» **TASK**:
In the records below, find the line containing "none -> cyan brick A3:B3 level 2", then copy that line and all lines after it, exactly, omitting every picture.

[Opening TASK INPUT section]

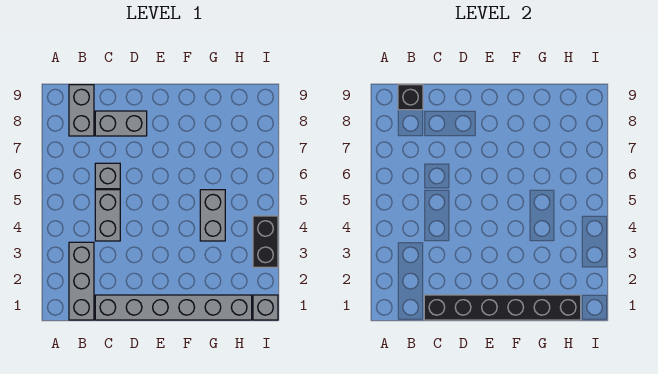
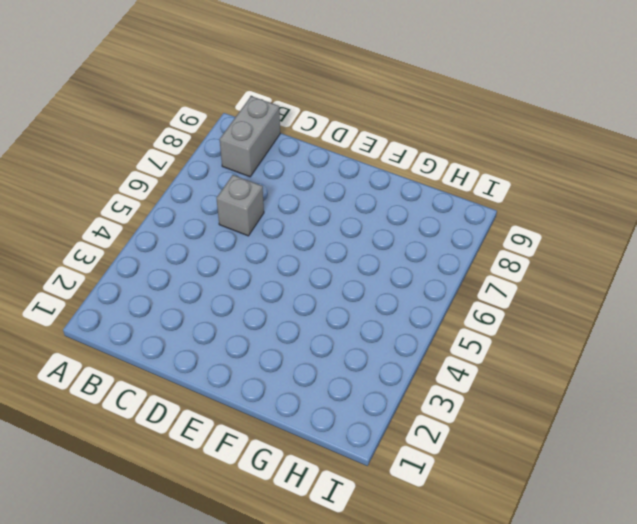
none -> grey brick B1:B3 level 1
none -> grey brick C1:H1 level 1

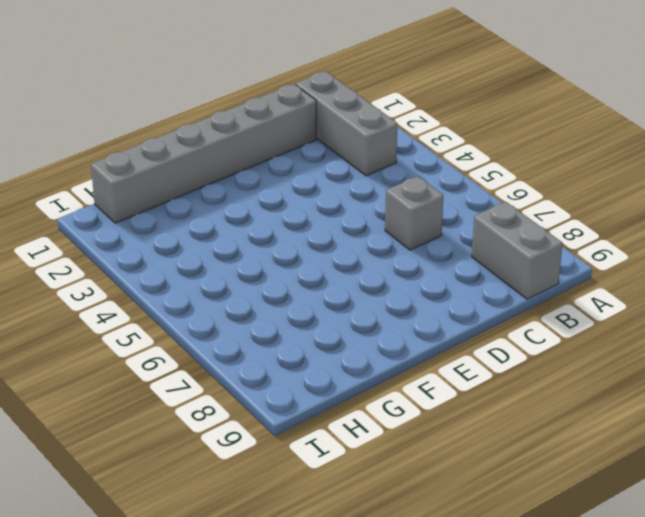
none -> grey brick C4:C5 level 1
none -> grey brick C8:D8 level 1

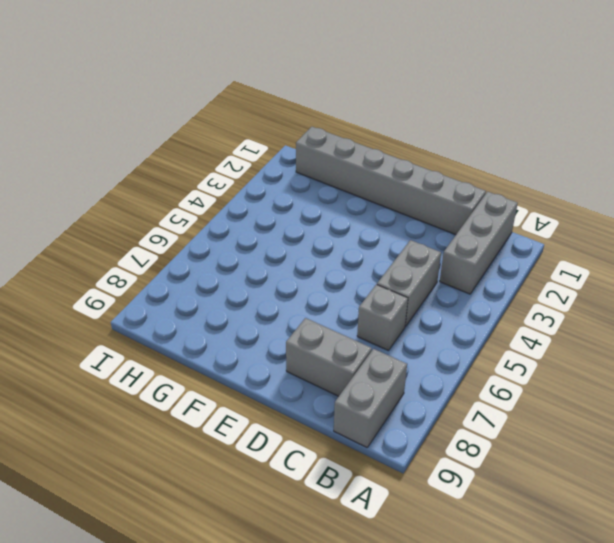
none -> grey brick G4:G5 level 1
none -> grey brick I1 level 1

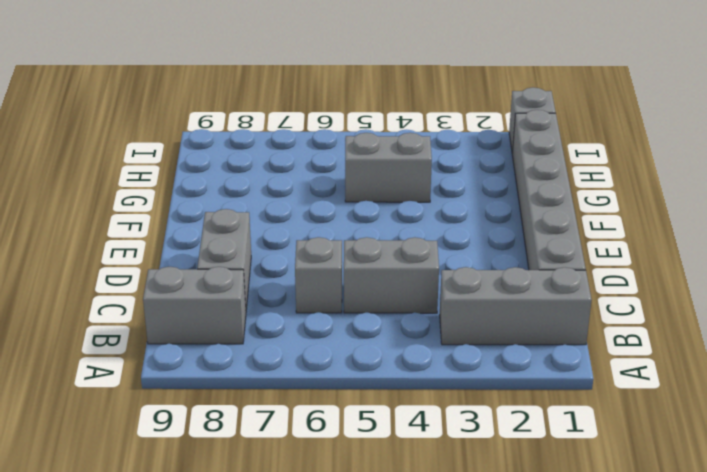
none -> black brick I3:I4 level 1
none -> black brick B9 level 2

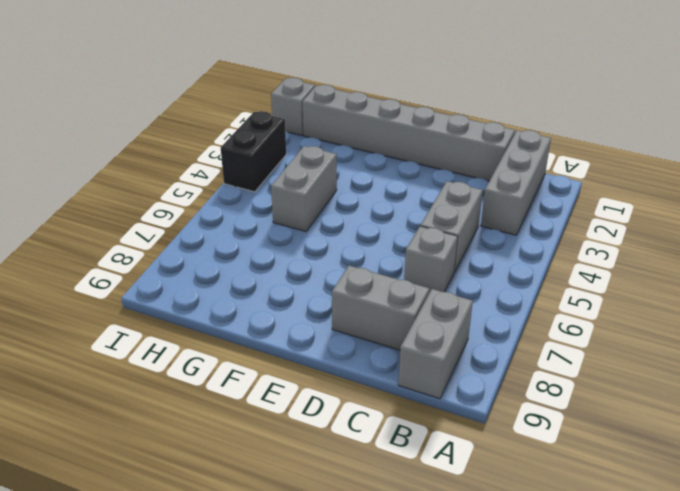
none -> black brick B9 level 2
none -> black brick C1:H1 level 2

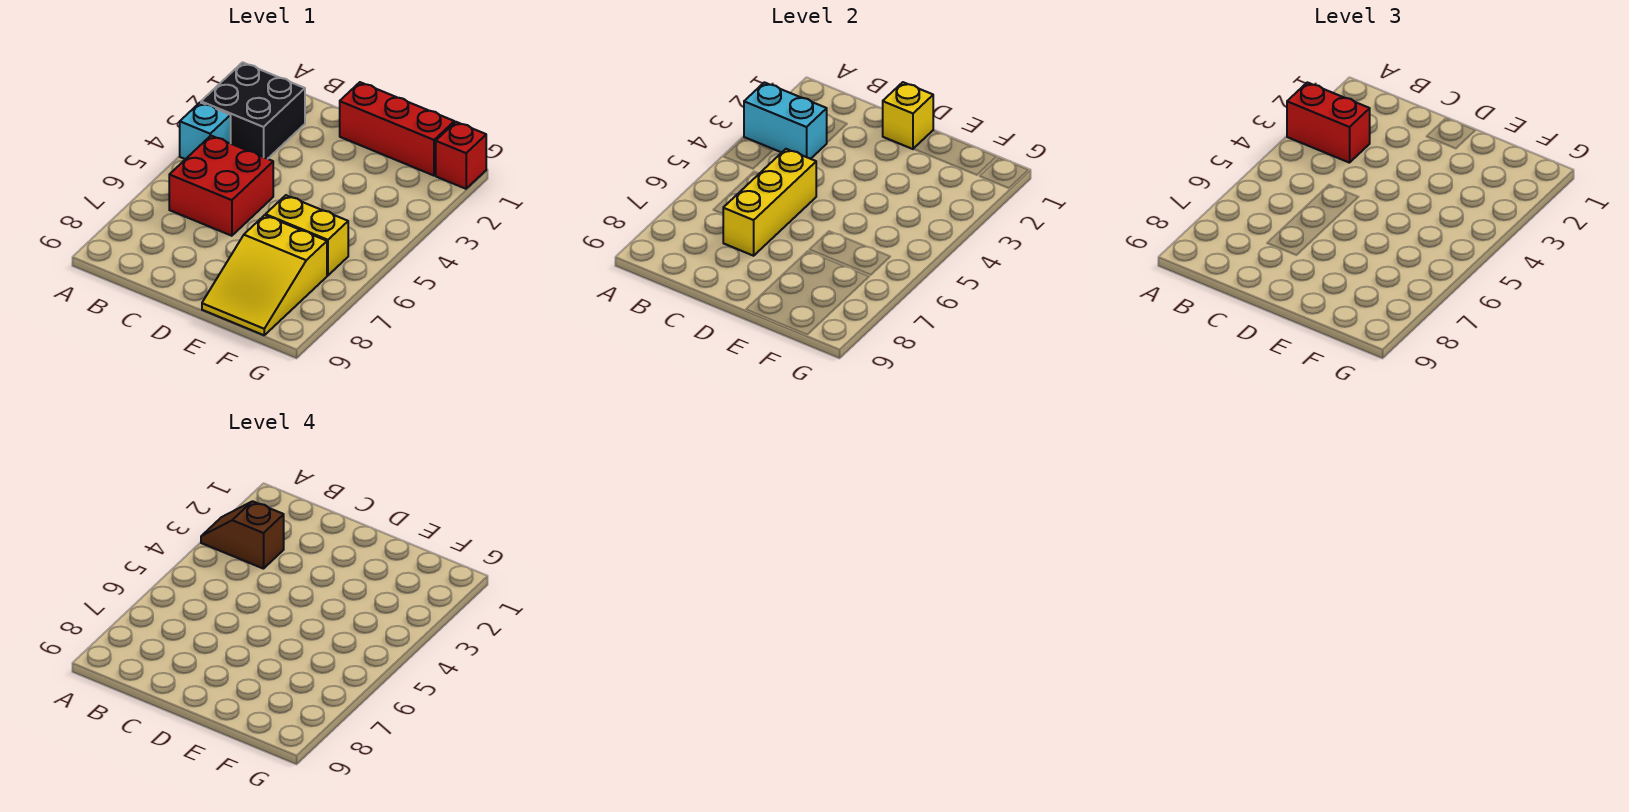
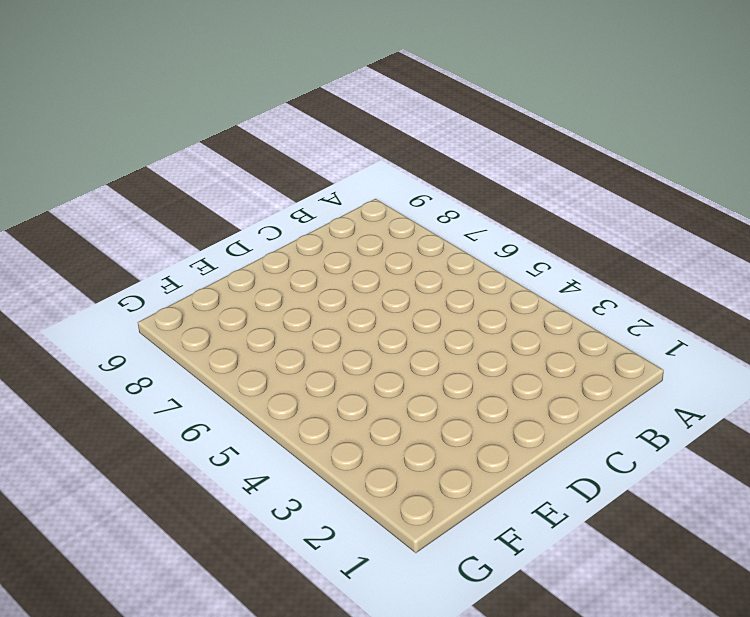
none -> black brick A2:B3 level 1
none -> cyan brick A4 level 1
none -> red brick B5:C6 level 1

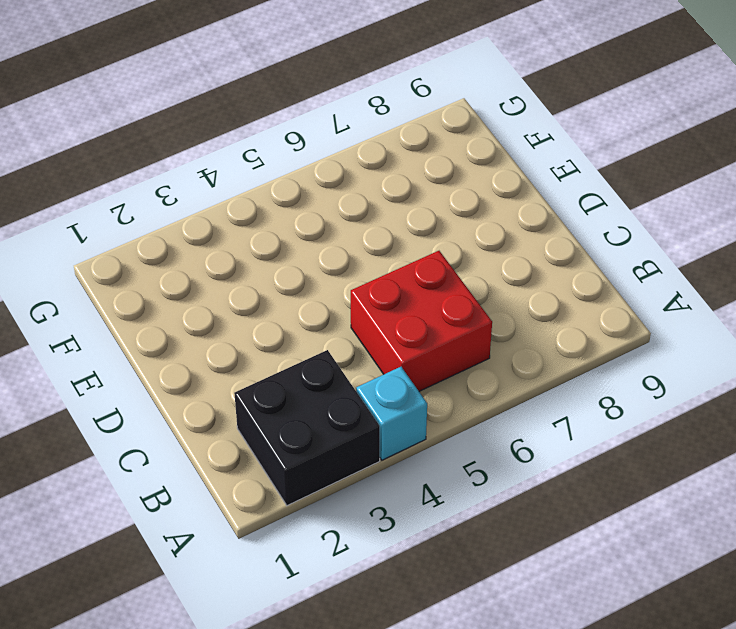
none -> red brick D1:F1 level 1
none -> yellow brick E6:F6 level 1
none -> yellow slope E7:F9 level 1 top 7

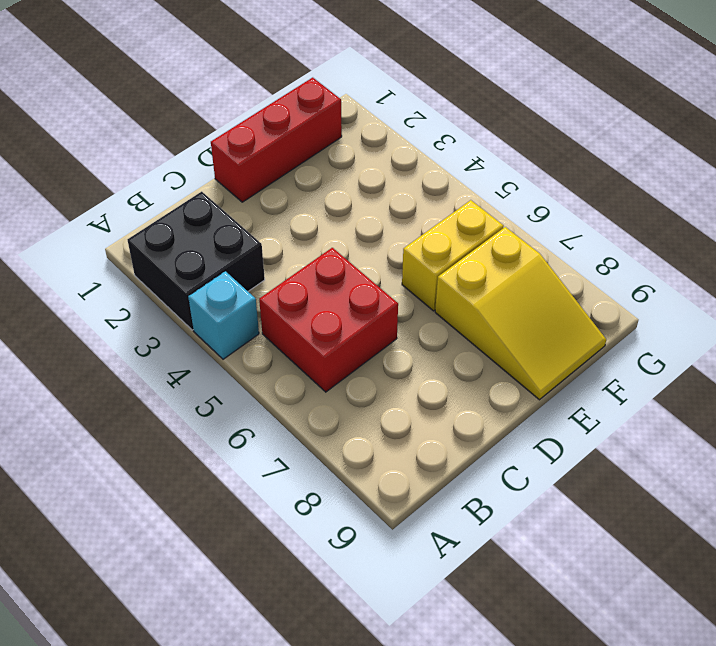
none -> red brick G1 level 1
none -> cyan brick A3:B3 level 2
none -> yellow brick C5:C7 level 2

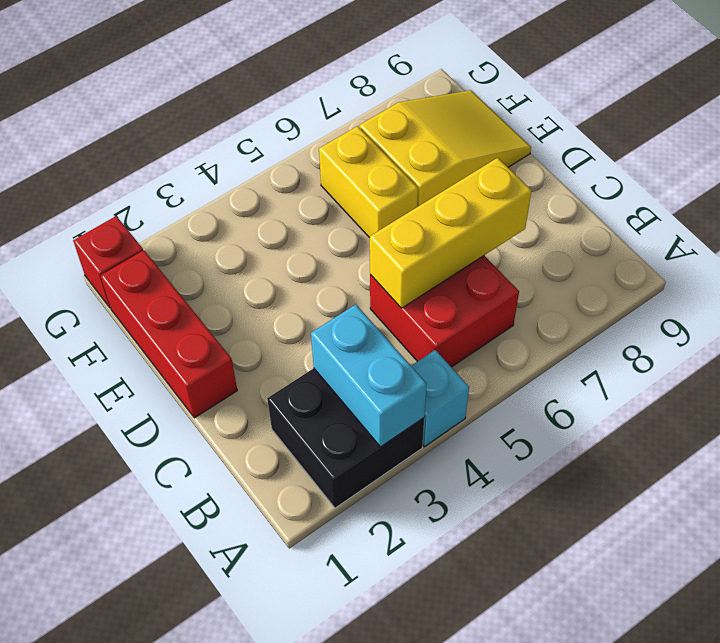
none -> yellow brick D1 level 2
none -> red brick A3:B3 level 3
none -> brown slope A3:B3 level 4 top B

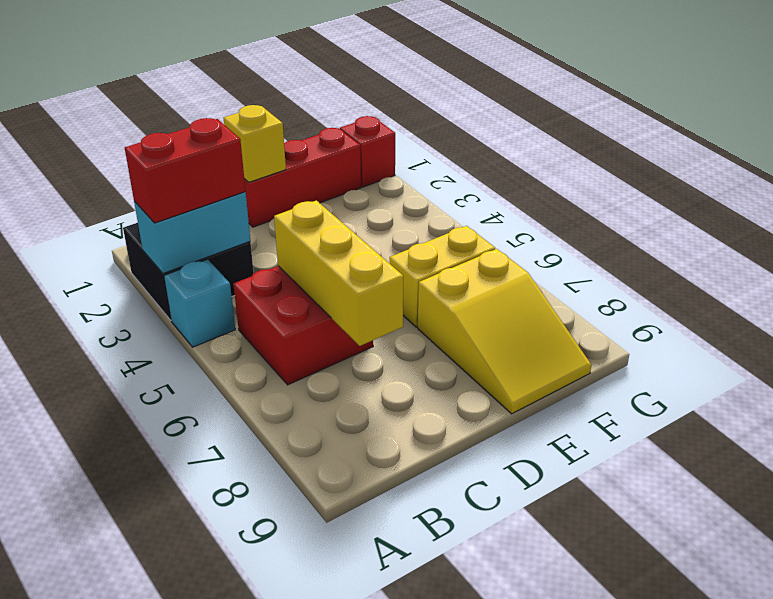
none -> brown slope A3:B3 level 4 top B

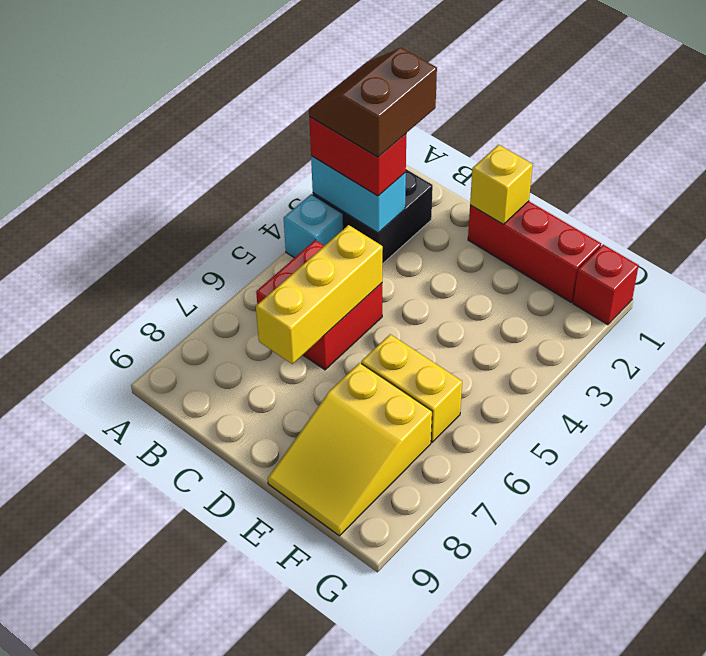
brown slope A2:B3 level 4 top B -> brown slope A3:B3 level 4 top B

[Closing TASK INPUT section]

» **ANSWER TO THIS PROBLEM**:
none -> cyan brick A3:B3 level 2
none -> yellow brick C5:C7 level 2

none -> yellow brick D1 level 2
none -> red brick A3:B3 level 3
none -> brown slope A3:B3 level 4 top B

none -> brown slope A3:B3 level 4 top B

brown slope A2:B3 level 4 top B -> brown slope A3:B3 level 4 top B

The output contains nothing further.